*** Opening of Information shown ***

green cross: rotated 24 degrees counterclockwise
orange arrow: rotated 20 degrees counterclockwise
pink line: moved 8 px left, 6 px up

*** Close of Information shown ***
*** Opening of Information shown ***

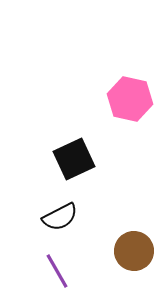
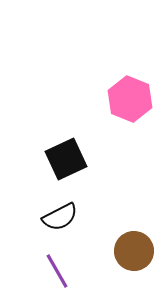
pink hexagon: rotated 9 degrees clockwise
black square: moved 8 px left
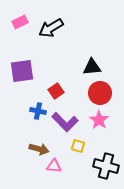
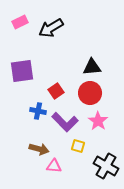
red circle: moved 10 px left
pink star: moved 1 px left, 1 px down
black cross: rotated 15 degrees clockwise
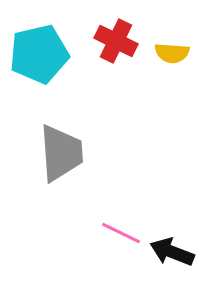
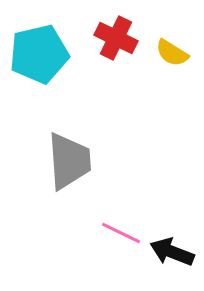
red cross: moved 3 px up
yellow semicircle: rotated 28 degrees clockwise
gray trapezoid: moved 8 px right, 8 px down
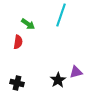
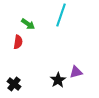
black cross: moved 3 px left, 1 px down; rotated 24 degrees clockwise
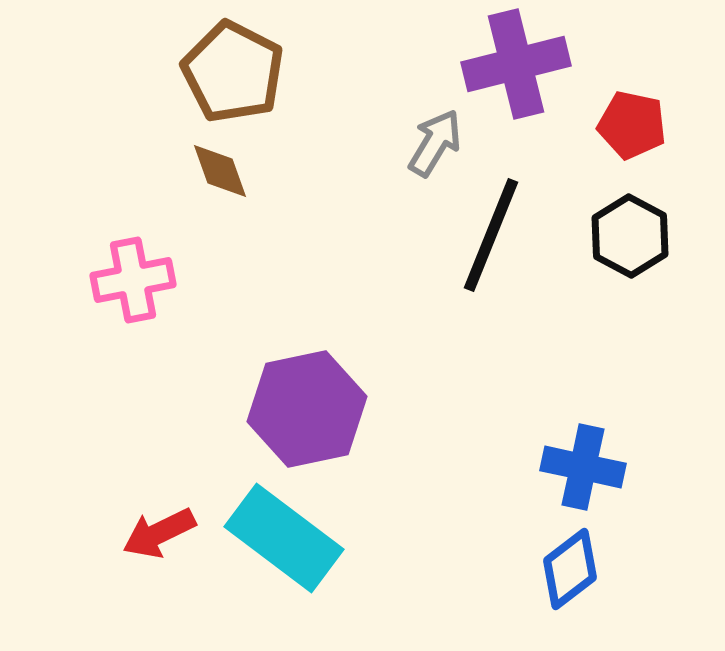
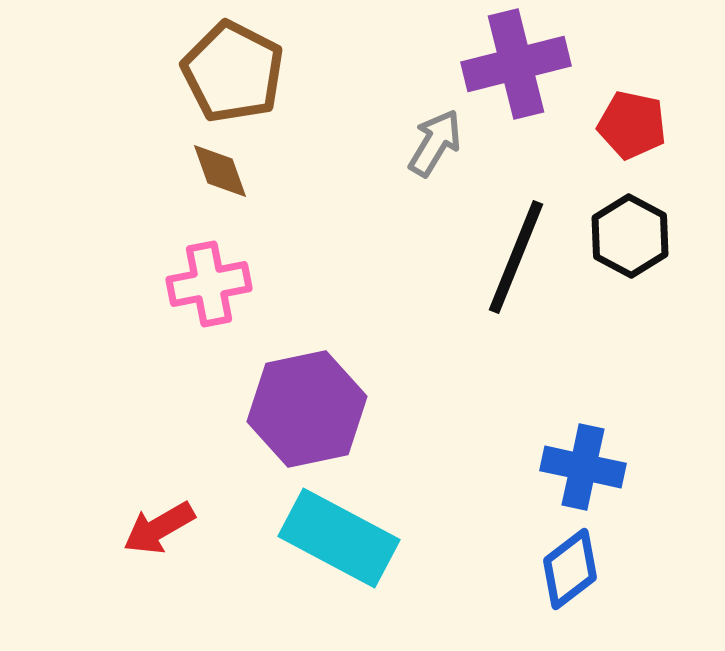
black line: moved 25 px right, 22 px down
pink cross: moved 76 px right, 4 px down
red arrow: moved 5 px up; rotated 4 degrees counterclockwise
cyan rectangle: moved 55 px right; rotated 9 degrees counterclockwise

*** Close of Information shown ***
*** Opening of Information shown ***

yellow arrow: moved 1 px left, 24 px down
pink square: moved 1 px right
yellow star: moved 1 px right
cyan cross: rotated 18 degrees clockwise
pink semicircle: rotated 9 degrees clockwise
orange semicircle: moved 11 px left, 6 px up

*** Close of Information shown ***

Problem description: With the pictures removed from your copy, retype the lines above from the one that contains "black square: moved 8 px left" through the one that contains "cyan rectangle: moved", exactly.

Response below:
black square: moved 8 px left
red circle: moved 10 px left
pink star: moved 1 px left, 1 px down
black cross: rotated 15 degrees clockwise
red cross: moved 3 px up
yellow semicircle: rotated 28 degrees clockwise
gray trapezoid: moved 8 px right, 8 px down
black cross: moved 3 px left, 1 px down; rotated 24 degrees clockwise
black line: moved 25 px right, 22 px down
pink cross: moved 76 px right, 4 px down
red arrow: moved 5 px up; rotated 4 degrees counterclockwise
cyan rectangle: moved 55 px right; rotated 9 degrees counterclockwise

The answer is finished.